:: WORK INSTRUCTION ::
Tally the lines below that contain the word "moved", and give only that number.

:: MATERIALS PROVIDED ::
============================================================

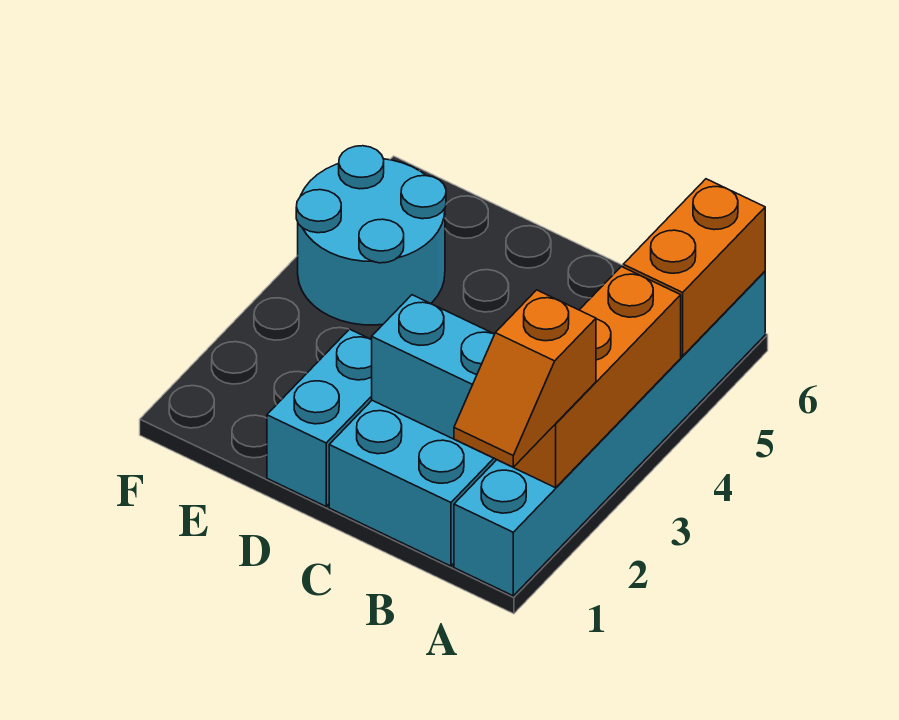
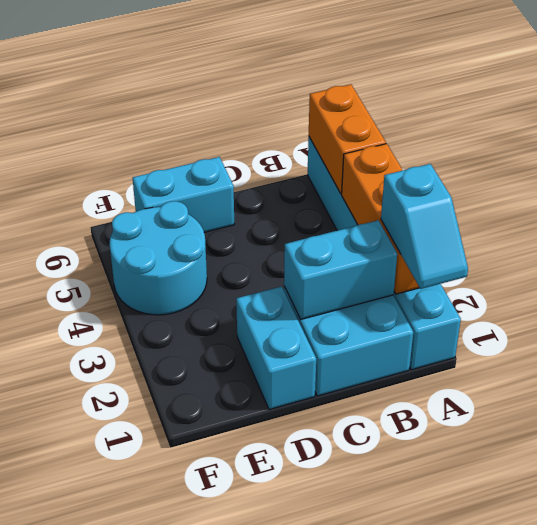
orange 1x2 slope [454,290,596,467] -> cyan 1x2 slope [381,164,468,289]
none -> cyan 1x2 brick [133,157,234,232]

============================================================

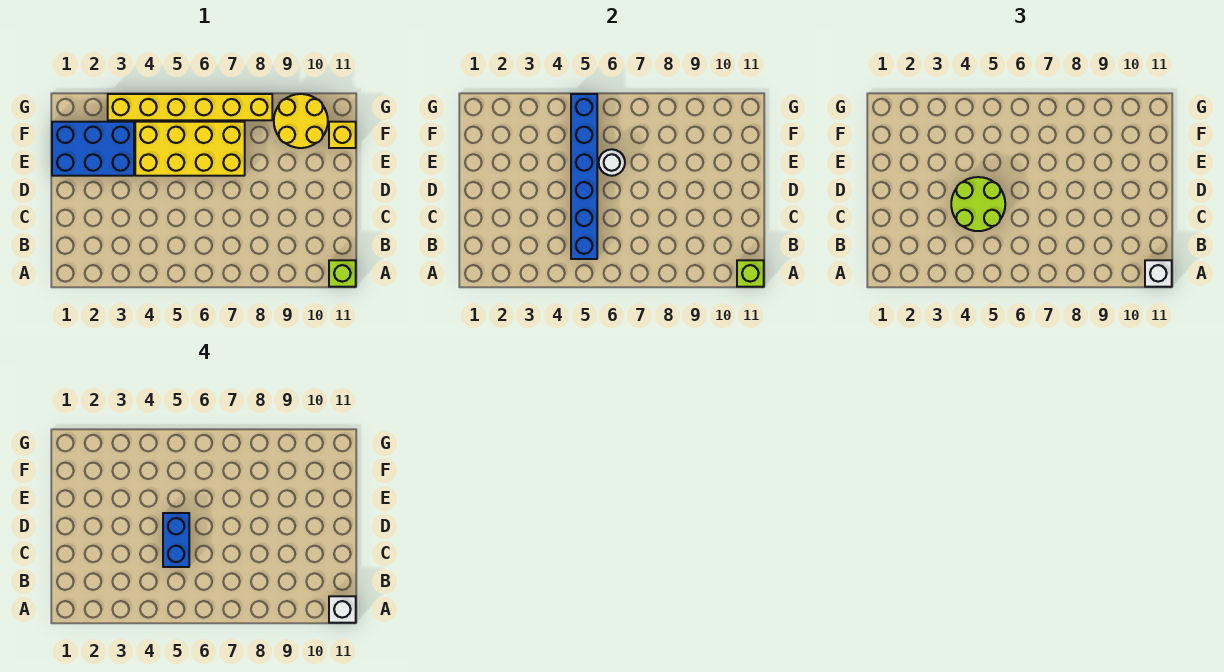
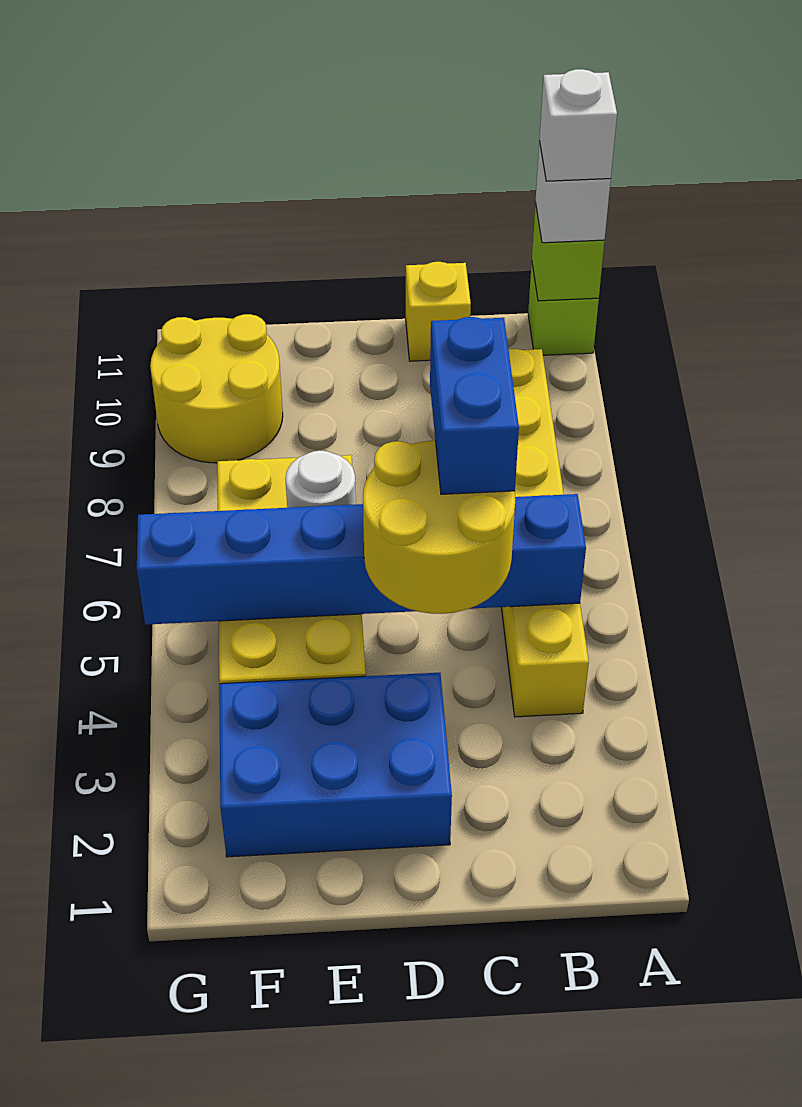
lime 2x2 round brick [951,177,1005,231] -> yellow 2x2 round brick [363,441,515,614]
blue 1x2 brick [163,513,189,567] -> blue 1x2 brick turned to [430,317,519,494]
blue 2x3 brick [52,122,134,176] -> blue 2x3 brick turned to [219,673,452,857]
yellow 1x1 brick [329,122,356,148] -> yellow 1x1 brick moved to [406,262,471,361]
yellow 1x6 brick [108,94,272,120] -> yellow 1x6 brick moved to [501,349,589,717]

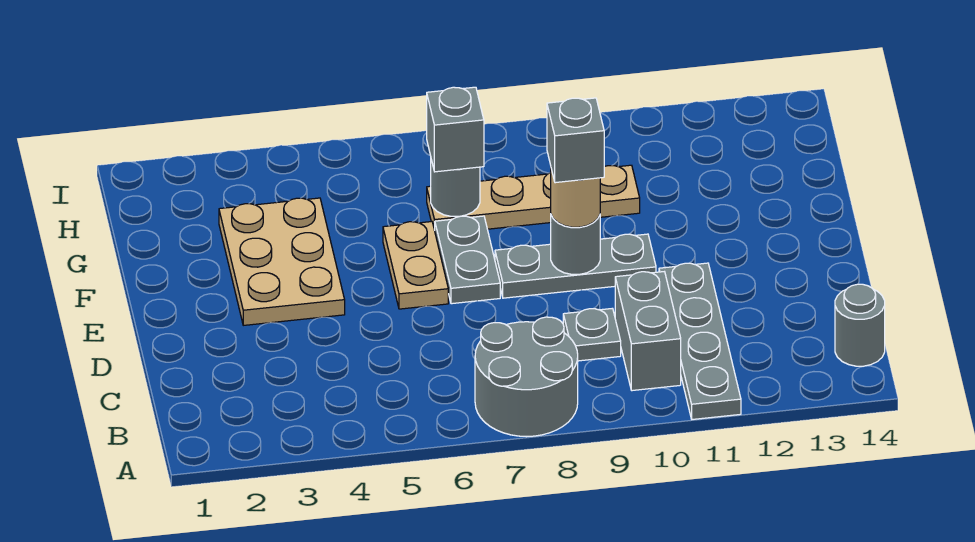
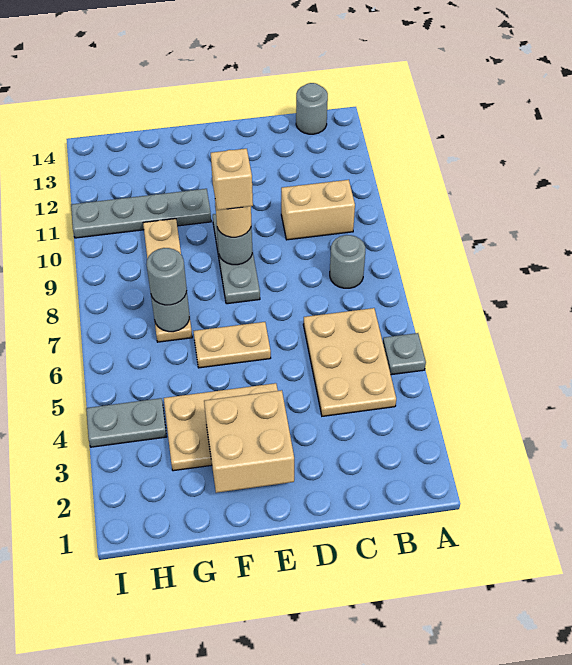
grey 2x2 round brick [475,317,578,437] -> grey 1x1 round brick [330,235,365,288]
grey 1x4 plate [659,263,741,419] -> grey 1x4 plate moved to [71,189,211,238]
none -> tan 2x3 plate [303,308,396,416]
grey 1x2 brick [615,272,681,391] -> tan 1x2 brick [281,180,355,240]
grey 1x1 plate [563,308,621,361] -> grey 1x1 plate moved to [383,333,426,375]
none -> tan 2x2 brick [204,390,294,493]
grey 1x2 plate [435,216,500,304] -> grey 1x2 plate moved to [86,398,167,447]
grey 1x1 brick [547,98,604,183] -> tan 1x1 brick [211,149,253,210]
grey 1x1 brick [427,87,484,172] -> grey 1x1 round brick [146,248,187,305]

============================================================

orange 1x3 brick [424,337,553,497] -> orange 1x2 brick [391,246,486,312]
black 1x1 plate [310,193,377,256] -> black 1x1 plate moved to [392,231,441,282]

============================================================

:: EXERCISE SOLUTION ::
6